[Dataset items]
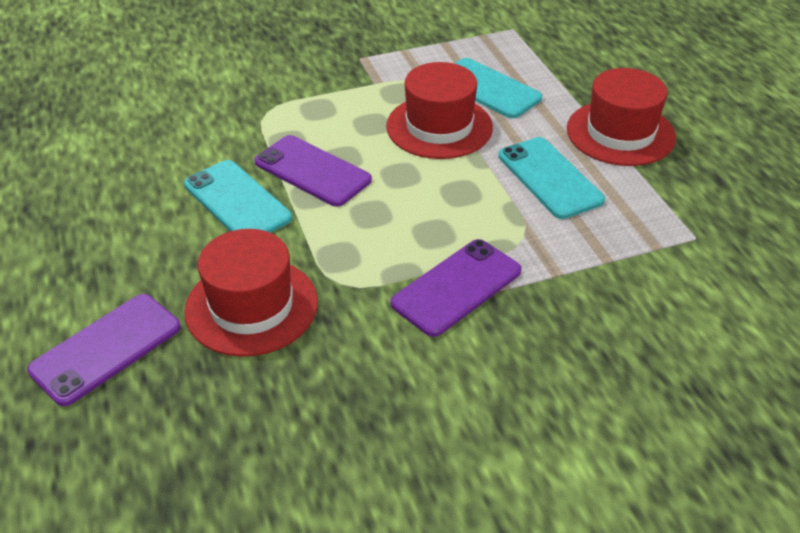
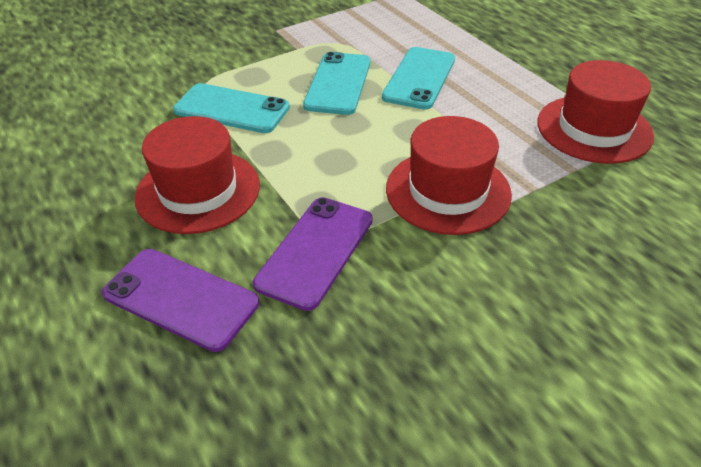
purple phone: 3 -> 2

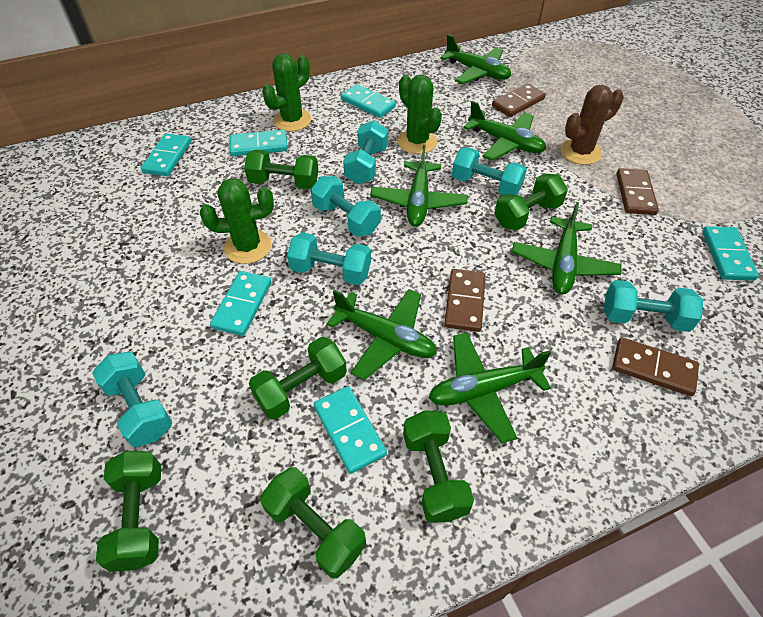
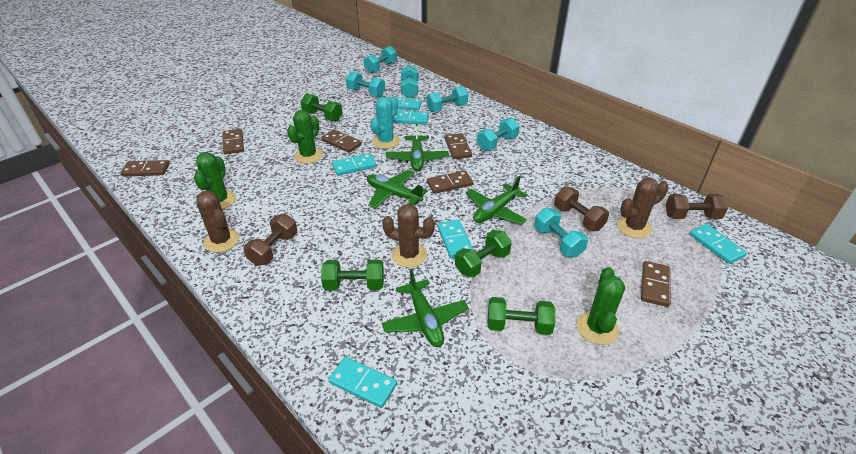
brown cactus: 1 -> 3
brown domino: 4 -> 6
brown dumbbell: 0 -> 3
green dumbbell: 6 -> 4
green plane: 6 -> 4
turquoise cactus: 0 -> 1

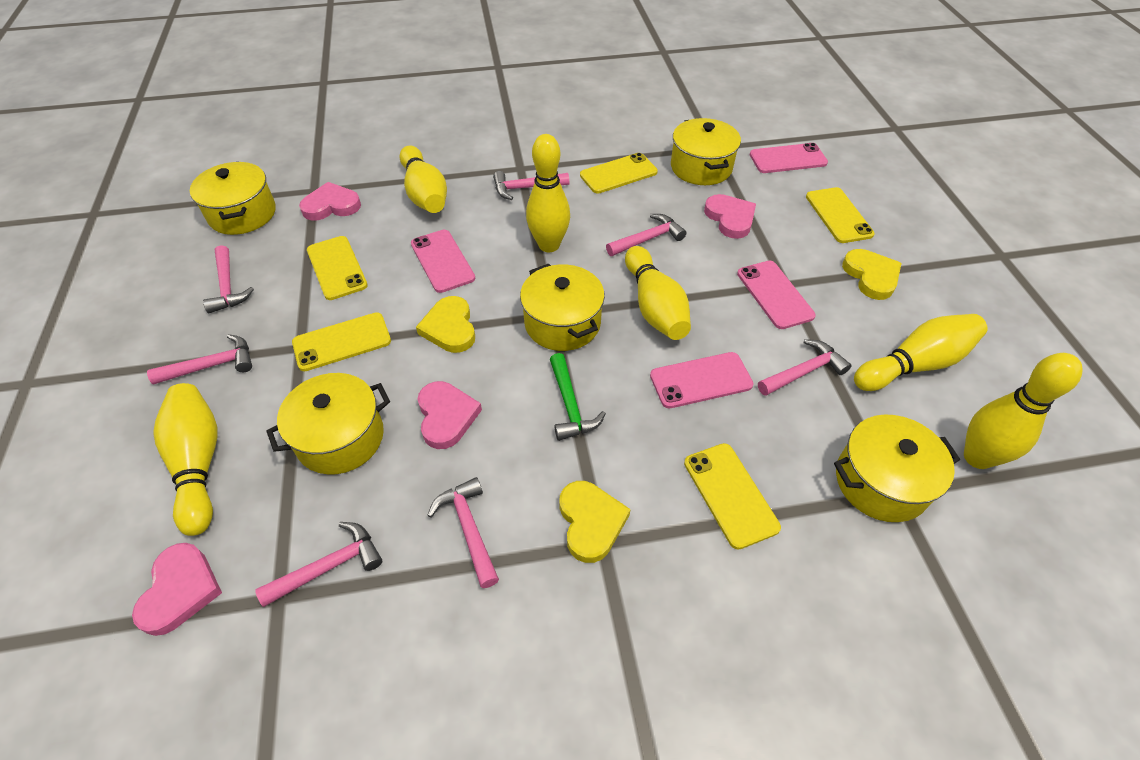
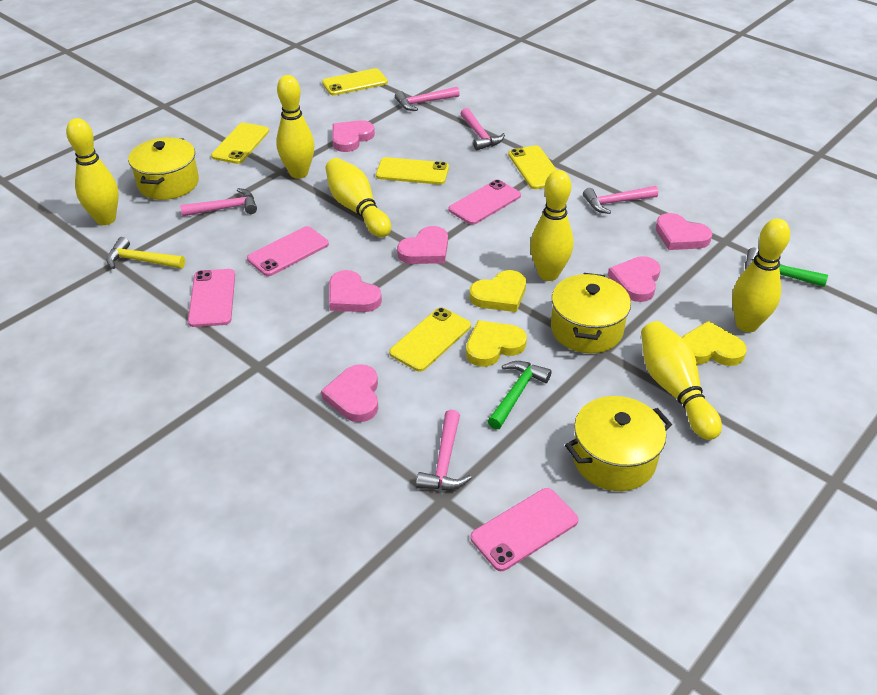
green hammer: 1 -> 2
pink hammer: 7 -> 5
pink heart: 4 -> 6
yellow hammer: 0 -> 1
yellow pot: 5 -> 3

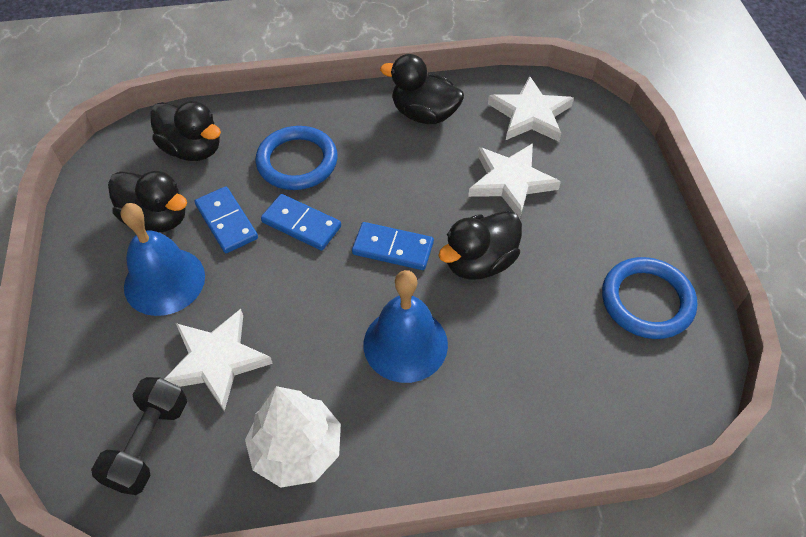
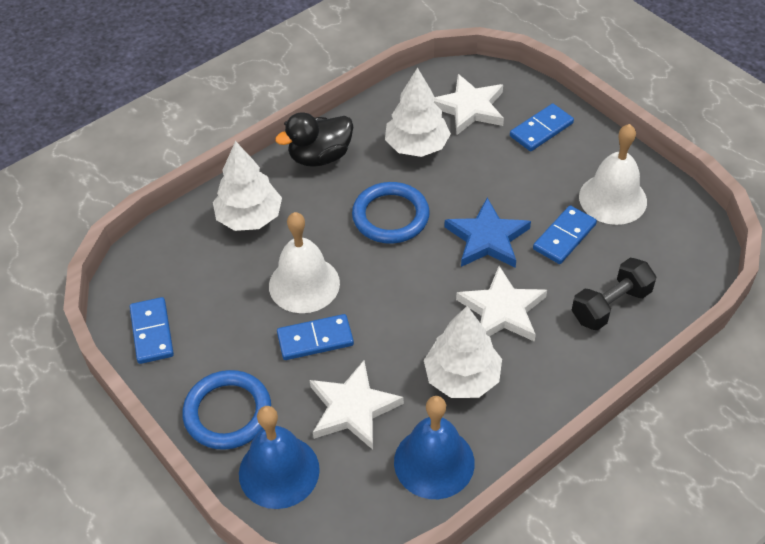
black duck: 4 -> 1
blue domino: 3 -> 4
blue star: 0 -> 1
white bell: 0 -> 2
white tree: 1 -> 3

### [Problem to work on]
Every line above that holds the word "brown" is to be found and copied.

### [Response]
brown cactus: 1 -> 3
brown domino: 4 -> 6
brown dumbbell: 0 -> 3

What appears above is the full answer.